### What you are asked to do
Pictures stay out, but every line of the data is copied exactly.

### Records supplied
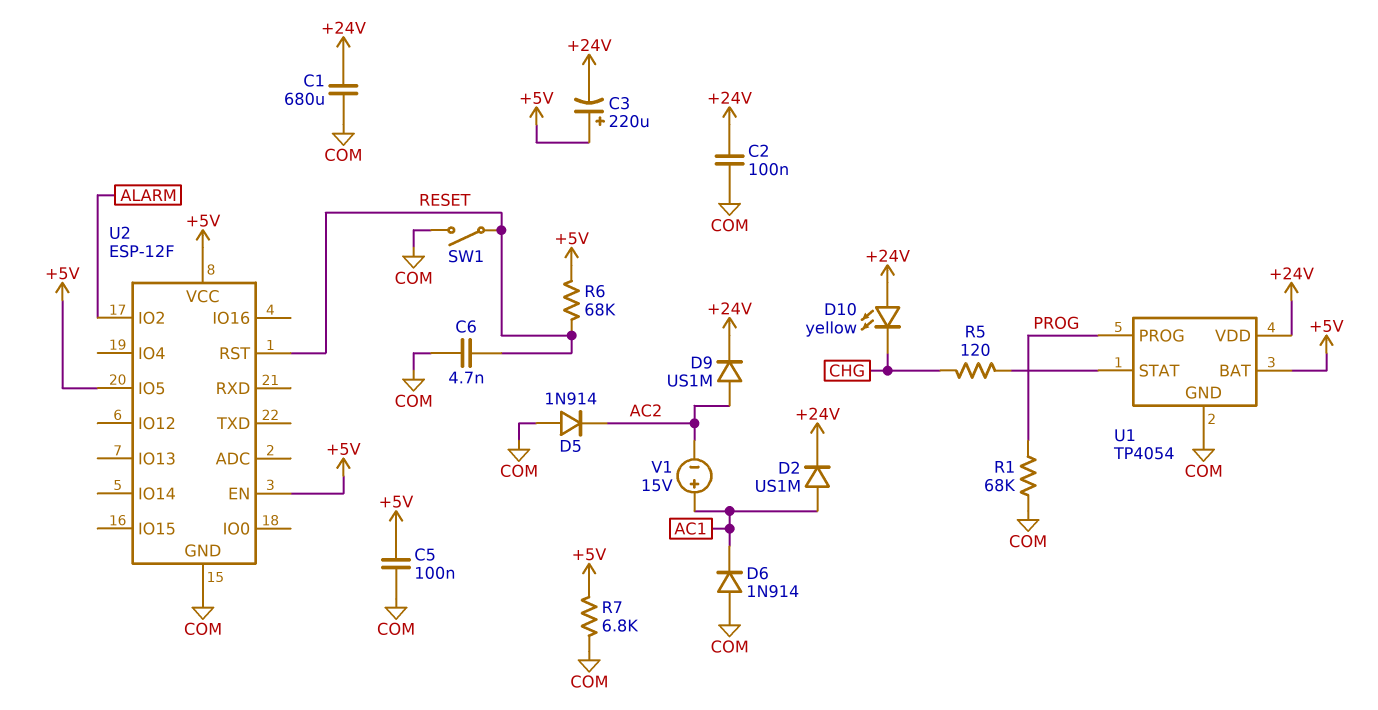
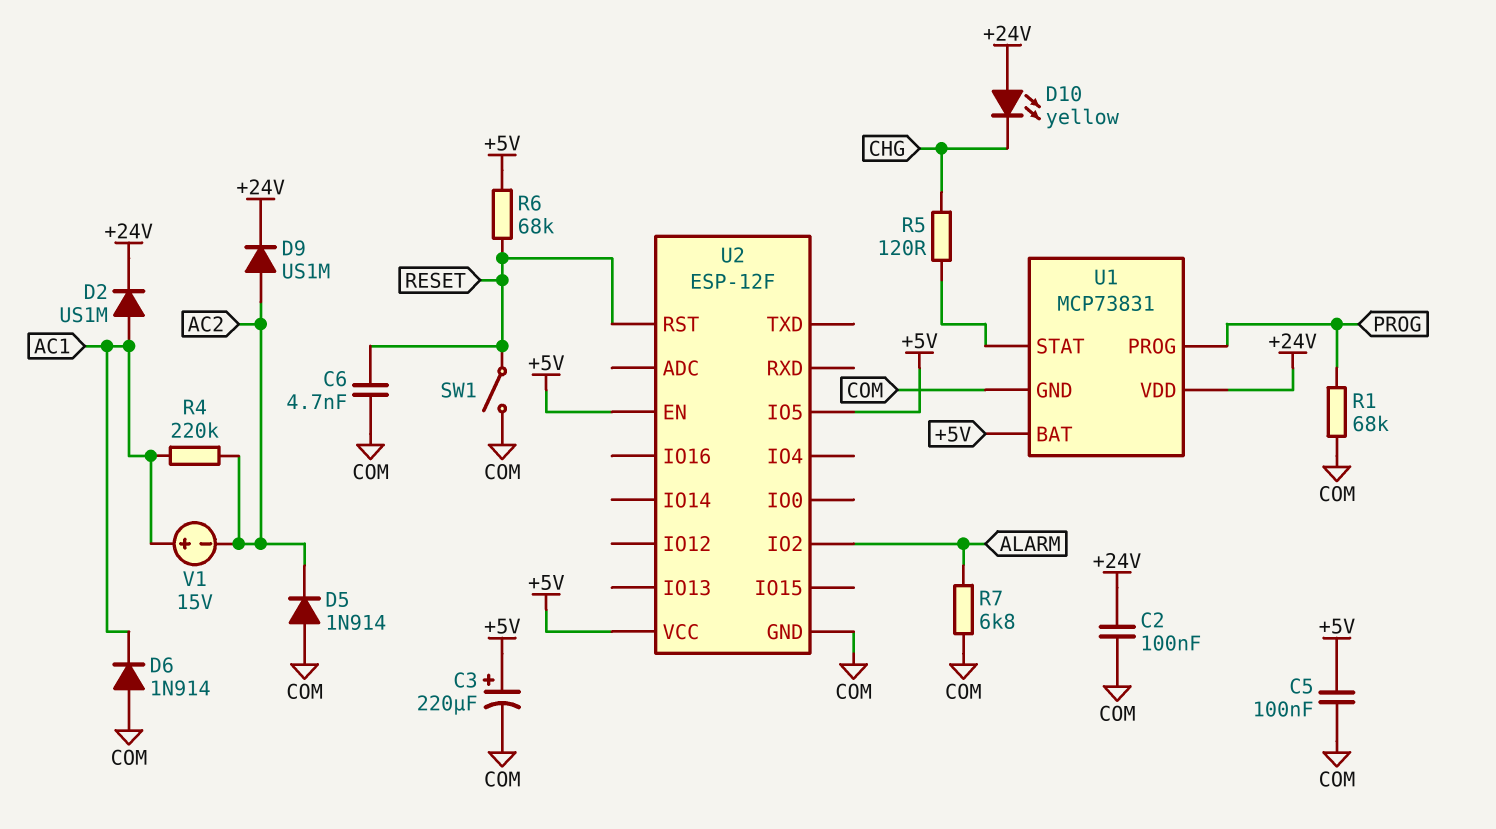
C1: 680uF (+24V, COM) -> none
C3: 220uF (plus +5V, minus +24V) -> 220uF (plus +5V, minus COM)
R4: none -> 220k (AC1, AC2)
R7: 6.8k (+5V, COM) -> 6.8k (ALARM, COM)
U1: TP4054 -> MCP73831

### Result for this task
C1: 680uF (+24V, COM) -> none
C3: 220uF (plus +5V, minus +24V) -> 220uF (plus +5V, minus COM)
R4: none -> 220k (AC1, AC2)
R7: 6.8k (+5V, COM) -> 6.8k (ALARM, COM)
U1: TP4054 -> MCP73831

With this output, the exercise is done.